### WHAT TO WORK ON
Reproduce, character for character, the entries from their opening line through the line with "- replace: glazed".

[Extracted data entries]
--*--

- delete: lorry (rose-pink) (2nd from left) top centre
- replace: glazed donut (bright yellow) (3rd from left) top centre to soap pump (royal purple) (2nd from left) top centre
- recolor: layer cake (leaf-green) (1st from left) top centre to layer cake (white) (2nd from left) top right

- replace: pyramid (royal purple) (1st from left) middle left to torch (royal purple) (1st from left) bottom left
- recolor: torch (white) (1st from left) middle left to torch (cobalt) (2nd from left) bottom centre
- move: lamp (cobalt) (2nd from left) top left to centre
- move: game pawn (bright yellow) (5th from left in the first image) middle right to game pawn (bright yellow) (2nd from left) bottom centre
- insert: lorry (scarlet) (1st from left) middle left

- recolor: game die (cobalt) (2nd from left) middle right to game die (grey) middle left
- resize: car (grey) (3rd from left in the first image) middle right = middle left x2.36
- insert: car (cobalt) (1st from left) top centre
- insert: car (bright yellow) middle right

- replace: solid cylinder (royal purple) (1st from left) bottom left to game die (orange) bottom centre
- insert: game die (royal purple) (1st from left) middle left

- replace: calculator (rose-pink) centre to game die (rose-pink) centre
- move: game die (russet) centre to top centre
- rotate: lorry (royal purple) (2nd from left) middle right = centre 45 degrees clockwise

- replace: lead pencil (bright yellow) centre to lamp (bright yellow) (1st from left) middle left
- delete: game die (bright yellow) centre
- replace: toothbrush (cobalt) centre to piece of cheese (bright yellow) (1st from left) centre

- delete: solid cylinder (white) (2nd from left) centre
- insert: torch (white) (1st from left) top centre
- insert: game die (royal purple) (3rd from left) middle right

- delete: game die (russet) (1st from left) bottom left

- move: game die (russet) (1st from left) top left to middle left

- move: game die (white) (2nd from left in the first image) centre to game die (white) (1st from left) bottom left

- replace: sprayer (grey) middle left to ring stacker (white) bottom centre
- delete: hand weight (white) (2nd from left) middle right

--*--

### SOLUTION FOR THIS TASK
- delete: lorry (rose-pink) (2nd from left) top centre
- replace: glazed donut (bright yellow) (3rd from left) top centre to soap pump (royal purple) (2nd from left) top centre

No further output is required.